The records

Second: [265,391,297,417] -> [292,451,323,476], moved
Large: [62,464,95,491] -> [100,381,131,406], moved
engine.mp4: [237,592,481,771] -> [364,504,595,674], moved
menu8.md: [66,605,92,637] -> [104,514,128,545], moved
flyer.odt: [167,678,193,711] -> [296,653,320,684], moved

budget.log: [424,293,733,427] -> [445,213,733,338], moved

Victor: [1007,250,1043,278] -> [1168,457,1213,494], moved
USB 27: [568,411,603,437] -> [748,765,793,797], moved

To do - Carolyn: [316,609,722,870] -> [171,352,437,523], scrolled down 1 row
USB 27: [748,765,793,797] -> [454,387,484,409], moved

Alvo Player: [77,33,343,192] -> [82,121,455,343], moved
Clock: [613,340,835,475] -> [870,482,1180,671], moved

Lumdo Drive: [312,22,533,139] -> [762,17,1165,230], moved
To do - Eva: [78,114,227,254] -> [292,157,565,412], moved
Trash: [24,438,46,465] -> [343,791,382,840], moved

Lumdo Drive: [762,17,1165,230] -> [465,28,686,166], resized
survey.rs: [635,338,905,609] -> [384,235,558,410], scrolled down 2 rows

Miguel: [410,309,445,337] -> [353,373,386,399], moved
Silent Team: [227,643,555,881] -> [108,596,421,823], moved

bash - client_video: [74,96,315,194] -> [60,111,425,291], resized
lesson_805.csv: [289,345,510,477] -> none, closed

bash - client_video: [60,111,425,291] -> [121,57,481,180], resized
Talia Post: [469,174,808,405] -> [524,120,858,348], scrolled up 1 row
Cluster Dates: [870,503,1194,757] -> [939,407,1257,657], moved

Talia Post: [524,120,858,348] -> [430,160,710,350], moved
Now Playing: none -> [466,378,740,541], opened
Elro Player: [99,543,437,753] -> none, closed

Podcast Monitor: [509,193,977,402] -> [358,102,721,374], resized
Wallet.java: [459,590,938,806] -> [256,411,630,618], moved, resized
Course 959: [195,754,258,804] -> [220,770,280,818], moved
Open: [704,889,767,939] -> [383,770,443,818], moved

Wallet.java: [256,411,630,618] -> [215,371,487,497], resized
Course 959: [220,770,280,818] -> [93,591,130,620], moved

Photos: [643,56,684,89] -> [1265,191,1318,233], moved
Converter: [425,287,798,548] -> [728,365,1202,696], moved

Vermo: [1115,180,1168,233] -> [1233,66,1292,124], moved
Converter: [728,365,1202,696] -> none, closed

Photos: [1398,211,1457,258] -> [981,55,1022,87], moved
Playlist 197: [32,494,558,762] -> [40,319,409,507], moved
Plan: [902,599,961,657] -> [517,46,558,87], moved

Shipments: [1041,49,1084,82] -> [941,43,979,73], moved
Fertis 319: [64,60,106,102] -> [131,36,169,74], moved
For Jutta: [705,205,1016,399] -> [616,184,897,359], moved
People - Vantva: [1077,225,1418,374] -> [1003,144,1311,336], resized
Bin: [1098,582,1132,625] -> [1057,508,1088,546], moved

Instructions to follow
Lines with "Lumdo": find them in the data and copy each one.

Answer below
Lumdo Drive: [312,22,533,139] -> [762,17,1165,230], moved
Lumdo Drive: [762,17,1165,230] -> [465,28,686,166], resized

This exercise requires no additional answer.